++++ ENTRIES SUPPLIED

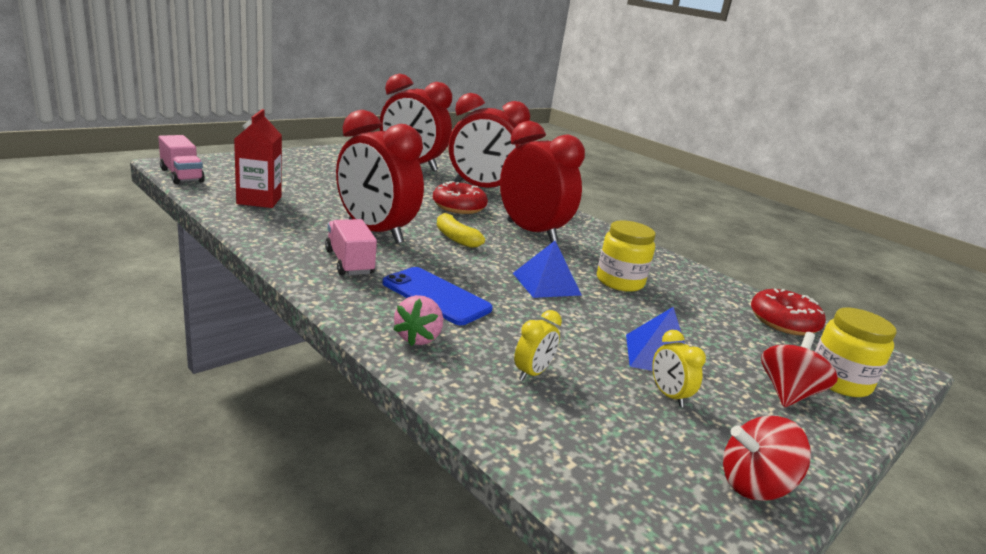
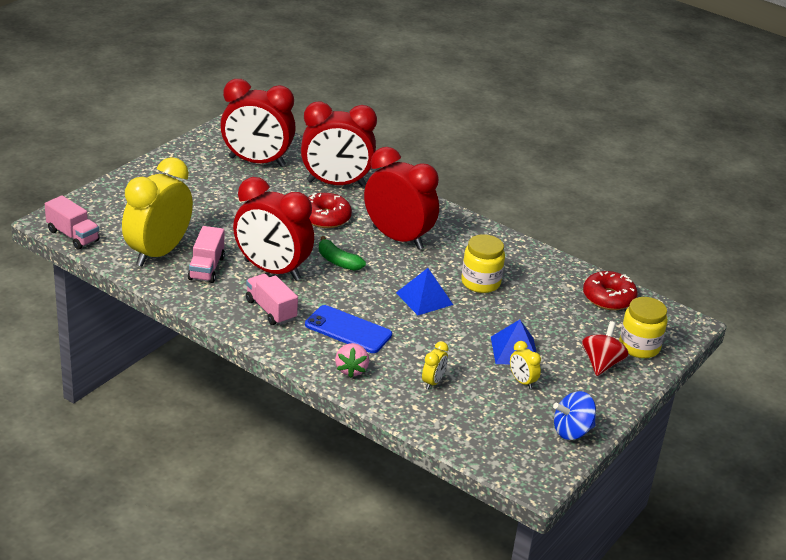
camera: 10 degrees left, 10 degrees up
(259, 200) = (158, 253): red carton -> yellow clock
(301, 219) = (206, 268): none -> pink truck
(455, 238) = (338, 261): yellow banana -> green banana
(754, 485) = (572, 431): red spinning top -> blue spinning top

++++++++
++++ ENTRIES SUPPLIED

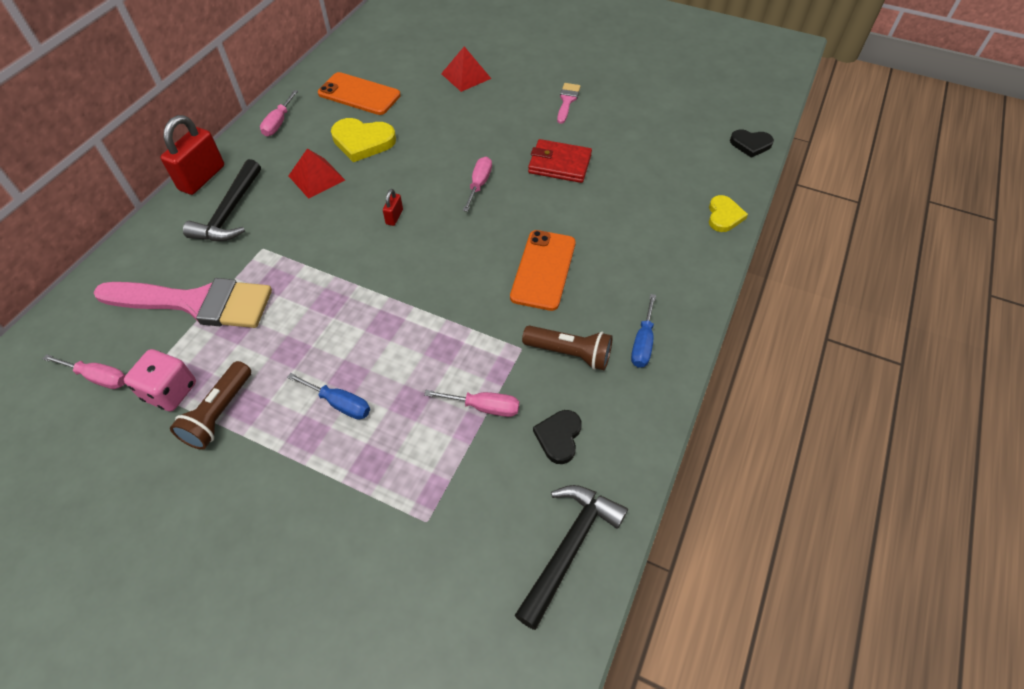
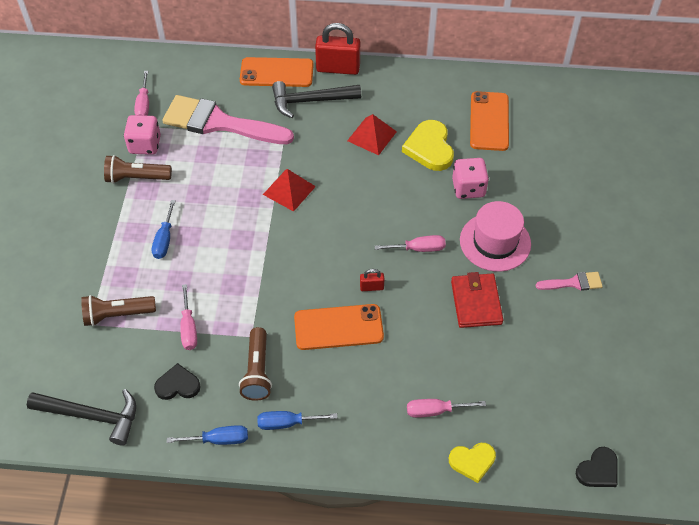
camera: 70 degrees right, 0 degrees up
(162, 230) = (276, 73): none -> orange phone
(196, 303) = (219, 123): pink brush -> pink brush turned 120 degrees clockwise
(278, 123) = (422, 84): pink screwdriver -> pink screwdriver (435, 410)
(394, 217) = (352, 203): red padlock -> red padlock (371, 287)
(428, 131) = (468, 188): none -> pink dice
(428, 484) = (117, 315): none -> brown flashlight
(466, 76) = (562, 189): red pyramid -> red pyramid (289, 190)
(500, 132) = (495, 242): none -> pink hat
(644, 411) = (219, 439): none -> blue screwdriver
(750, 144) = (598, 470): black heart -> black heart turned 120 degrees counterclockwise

++++++++

→ **WORK ITEM**: For this exercise, output exactly the lines above from the line with "(278, 123) = (422, 84): pink" to the line with "(750, 144) = (598, 470): black", counting both, and leave out the rest.

→ **COMPLETED TASK**:
(278, 123) = (422, 84): pink screwdriver -> pink screwdriver (435, 410)
(394, 217) = (352, 203): red padlock -> red padlock (371, 287)
(428, 131) = (468, 188): none -> pink dice
(428, 484) = (117, 315): none -> brown flashlight
(466, 76) = (562, 189): red pyramid -> red pyramid (289, 190)
(500, 132) = (495, 242): none -> pink hat
(644, 411) = (219, 439): none -> blue screwdriver
(750, 144) = (598, 470): black heart -> black heart turned 120 degrees counterclockwise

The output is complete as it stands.